(Before-and-after scene images)
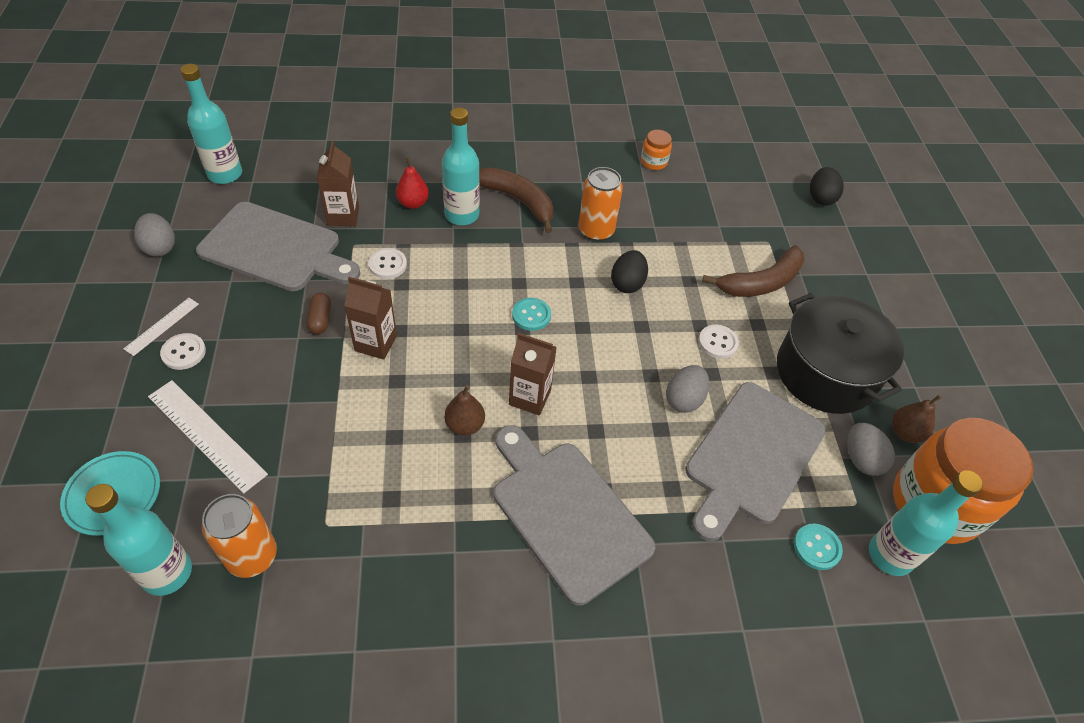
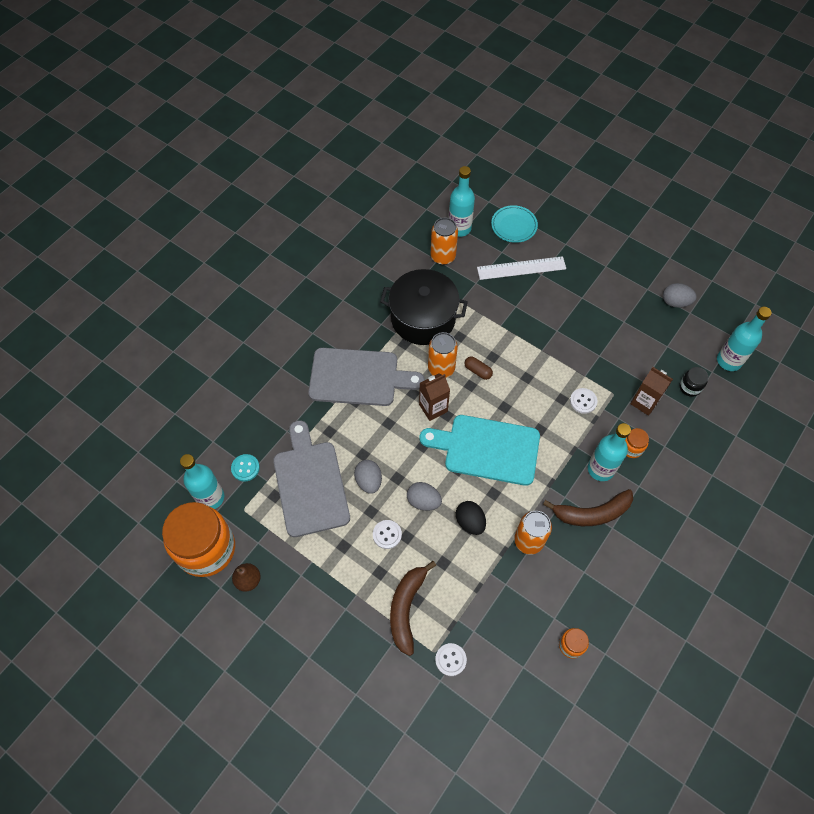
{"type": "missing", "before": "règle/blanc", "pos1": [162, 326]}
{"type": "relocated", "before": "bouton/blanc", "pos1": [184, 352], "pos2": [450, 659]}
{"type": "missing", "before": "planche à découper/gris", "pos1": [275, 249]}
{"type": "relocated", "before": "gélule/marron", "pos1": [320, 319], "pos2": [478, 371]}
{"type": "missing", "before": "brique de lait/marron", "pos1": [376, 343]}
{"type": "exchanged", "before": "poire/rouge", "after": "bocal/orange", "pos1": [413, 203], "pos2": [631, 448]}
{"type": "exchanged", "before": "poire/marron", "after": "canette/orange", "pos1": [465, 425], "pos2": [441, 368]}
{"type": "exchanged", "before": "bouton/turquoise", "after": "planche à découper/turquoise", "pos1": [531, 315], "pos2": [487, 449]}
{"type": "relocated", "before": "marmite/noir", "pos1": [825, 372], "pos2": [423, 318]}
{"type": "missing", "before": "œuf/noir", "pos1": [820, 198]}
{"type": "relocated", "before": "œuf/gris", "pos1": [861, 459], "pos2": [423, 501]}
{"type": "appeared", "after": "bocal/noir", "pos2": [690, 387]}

YOUR ASSIGNMENT:
Tally the lines above that contain "orange"; give only the number.

RESPONSE AREA:
2